Data in this exercise:
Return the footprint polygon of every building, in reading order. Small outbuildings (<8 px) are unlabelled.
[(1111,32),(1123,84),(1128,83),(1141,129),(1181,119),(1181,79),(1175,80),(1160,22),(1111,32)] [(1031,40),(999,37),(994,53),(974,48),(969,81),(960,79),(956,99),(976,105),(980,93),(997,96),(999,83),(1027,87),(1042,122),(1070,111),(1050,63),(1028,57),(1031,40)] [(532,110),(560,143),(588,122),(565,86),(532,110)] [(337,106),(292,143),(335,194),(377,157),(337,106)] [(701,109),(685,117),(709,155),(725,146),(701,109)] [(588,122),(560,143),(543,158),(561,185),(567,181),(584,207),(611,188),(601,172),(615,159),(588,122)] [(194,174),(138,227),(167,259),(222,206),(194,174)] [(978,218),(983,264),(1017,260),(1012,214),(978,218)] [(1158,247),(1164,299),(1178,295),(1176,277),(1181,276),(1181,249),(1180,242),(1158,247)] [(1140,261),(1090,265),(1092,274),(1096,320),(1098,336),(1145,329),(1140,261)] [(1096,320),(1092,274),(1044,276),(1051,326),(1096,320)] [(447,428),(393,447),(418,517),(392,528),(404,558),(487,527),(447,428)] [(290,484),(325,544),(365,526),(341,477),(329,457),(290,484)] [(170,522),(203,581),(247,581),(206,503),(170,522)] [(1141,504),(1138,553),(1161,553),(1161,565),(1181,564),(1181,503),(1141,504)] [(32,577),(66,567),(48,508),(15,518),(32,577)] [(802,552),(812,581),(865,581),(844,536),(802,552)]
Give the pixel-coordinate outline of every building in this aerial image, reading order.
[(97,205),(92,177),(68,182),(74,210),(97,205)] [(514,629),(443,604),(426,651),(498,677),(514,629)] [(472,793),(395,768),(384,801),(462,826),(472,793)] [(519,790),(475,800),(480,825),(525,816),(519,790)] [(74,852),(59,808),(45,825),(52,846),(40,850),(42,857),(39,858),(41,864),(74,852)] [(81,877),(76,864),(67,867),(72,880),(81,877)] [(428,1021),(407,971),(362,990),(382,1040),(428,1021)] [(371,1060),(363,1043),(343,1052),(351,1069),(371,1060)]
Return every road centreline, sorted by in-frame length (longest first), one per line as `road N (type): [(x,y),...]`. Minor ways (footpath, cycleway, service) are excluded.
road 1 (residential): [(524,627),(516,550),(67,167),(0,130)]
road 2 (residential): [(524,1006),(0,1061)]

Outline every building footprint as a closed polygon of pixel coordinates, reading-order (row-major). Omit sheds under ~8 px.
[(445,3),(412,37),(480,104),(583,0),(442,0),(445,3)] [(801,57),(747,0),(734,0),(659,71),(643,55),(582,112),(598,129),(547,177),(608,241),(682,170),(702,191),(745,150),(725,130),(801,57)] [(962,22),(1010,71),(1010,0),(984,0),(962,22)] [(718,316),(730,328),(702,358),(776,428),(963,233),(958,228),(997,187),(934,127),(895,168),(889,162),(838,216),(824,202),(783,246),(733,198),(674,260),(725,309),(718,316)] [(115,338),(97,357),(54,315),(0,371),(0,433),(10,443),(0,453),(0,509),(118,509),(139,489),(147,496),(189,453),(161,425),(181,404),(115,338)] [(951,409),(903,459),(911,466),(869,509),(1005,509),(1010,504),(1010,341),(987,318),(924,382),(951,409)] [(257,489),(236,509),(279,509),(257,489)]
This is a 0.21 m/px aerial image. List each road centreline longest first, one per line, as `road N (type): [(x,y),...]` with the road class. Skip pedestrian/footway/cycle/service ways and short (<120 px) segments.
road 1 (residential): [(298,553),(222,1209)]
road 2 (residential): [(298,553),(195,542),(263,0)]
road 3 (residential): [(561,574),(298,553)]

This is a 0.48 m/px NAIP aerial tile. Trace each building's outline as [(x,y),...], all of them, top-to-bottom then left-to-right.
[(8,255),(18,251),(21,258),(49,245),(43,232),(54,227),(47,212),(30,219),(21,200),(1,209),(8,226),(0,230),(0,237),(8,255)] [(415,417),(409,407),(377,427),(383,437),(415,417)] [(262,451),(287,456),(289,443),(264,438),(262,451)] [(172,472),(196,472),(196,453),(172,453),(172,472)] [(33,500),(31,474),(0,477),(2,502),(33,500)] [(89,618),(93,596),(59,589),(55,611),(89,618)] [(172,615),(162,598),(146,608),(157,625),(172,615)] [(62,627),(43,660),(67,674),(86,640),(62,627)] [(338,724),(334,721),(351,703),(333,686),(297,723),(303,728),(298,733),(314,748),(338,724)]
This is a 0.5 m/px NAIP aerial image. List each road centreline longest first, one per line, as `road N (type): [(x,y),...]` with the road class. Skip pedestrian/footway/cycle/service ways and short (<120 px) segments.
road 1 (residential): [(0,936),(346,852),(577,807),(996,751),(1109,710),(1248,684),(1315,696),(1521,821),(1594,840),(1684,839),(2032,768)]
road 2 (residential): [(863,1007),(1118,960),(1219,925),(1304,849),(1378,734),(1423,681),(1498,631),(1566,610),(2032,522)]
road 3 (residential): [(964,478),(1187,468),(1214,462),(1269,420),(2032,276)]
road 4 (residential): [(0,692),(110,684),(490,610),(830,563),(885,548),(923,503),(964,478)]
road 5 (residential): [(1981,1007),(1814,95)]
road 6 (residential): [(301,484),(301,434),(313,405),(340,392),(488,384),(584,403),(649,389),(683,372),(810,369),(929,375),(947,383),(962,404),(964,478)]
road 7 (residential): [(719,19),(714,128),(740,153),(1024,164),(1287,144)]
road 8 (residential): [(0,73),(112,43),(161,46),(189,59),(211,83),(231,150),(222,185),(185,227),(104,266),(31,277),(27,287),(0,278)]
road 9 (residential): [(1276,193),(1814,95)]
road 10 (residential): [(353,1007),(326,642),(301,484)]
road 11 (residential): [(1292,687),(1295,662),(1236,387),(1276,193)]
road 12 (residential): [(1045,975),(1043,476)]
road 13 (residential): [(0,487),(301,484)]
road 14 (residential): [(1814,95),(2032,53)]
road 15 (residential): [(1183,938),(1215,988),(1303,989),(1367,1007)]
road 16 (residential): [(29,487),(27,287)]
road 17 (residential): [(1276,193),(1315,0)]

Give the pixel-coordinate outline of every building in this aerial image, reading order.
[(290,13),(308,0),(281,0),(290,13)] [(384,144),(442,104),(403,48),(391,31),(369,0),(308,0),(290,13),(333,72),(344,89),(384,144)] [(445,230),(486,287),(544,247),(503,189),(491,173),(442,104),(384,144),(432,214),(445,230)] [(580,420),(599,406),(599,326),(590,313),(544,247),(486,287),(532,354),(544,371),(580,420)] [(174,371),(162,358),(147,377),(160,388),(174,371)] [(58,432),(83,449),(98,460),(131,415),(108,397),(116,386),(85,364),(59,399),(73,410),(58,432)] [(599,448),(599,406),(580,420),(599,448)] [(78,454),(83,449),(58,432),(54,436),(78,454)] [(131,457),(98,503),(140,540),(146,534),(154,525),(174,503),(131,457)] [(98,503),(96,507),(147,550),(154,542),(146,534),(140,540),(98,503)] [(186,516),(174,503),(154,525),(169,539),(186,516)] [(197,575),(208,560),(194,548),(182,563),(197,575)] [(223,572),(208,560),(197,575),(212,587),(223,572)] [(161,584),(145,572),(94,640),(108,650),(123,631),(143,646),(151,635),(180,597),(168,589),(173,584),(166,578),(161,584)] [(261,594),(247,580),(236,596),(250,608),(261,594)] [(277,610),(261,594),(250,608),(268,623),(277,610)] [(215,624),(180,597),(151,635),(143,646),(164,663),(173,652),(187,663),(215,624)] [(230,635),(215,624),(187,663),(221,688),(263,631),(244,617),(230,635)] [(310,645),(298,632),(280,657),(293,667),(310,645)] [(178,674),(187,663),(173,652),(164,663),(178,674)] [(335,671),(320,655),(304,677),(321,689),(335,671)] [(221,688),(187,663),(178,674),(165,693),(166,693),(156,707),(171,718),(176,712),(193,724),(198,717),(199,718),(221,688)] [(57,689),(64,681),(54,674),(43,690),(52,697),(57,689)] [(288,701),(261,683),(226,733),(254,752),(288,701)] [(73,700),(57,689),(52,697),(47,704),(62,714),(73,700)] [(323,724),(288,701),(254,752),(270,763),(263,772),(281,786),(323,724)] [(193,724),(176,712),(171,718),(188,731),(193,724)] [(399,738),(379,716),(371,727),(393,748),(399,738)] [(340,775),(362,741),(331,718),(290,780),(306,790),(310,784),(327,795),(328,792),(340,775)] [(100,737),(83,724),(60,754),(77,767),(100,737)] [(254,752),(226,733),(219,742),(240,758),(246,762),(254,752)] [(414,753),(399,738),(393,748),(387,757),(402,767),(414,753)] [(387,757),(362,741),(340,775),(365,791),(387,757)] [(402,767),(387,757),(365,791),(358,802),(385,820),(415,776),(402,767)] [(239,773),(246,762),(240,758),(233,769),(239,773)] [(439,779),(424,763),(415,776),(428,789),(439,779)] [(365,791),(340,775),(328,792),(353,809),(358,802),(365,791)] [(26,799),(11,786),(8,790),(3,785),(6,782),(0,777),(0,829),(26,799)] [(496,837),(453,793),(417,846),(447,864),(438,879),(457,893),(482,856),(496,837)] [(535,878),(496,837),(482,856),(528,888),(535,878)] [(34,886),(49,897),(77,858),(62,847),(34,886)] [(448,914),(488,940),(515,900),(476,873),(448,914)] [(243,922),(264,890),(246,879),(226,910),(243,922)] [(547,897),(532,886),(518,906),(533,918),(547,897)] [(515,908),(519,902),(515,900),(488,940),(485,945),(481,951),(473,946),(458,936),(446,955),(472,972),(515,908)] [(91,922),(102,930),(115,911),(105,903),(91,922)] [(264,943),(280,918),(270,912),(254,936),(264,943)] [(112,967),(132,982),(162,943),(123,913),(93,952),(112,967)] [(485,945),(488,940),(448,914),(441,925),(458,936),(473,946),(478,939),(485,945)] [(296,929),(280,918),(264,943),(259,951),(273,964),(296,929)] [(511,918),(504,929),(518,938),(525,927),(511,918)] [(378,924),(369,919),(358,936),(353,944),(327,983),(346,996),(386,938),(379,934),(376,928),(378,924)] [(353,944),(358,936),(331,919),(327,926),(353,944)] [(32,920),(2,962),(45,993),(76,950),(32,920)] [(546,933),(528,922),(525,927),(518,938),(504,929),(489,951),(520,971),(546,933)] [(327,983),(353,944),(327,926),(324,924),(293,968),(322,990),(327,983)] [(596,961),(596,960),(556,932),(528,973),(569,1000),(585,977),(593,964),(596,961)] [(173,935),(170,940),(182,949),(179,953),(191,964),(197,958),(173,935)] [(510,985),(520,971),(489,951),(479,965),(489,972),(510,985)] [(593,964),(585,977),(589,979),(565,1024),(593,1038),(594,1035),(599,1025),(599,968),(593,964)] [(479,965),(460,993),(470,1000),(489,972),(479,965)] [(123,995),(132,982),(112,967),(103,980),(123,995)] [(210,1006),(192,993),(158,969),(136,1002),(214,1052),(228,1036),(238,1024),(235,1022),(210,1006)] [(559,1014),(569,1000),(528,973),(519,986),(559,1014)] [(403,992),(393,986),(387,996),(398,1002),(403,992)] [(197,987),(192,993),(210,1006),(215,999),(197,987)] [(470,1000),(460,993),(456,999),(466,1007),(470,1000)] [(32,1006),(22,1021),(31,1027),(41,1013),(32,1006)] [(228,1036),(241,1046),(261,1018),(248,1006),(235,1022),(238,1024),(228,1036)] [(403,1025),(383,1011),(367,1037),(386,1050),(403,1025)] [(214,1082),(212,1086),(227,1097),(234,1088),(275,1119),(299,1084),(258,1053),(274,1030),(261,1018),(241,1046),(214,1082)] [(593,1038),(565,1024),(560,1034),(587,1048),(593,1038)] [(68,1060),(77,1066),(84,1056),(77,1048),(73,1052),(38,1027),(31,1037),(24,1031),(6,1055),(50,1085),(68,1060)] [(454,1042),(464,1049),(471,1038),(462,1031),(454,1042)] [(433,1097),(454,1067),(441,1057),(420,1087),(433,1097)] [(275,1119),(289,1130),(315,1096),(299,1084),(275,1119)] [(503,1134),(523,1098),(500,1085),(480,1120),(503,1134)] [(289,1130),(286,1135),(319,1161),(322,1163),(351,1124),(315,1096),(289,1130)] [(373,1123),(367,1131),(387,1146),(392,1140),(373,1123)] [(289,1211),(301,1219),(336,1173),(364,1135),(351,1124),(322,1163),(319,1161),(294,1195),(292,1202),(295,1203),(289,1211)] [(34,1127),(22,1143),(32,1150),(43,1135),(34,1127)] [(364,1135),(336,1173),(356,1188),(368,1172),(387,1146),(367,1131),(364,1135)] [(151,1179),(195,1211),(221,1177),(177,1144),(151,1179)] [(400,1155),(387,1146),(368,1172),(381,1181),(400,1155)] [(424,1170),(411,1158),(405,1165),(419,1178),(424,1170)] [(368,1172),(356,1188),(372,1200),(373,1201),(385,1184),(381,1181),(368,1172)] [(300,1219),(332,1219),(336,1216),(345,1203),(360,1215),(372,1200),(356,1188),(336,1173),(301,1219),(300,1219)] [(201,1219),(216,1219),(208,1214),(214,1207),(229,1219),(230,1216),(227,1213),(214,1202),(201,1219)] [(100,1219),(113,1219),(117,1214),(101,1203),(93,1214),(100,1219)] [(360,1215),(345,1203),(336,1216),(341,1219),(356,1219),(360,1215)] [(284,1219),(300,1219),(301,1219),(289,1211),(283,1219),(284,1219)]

What the exercise asks:
Only the lines above that hold "Return" are wanted. Show every one of them.

Reply:
Return the footprint polygon of every building, in reading order. Small outbuildings (<8 px) are unlabelled.
Return every road centreline, sorted by in-frame length (longest first), one per line as `road N (type): [(x,y),...]`. Minor ways (footpath, cycleway, service) are excluded.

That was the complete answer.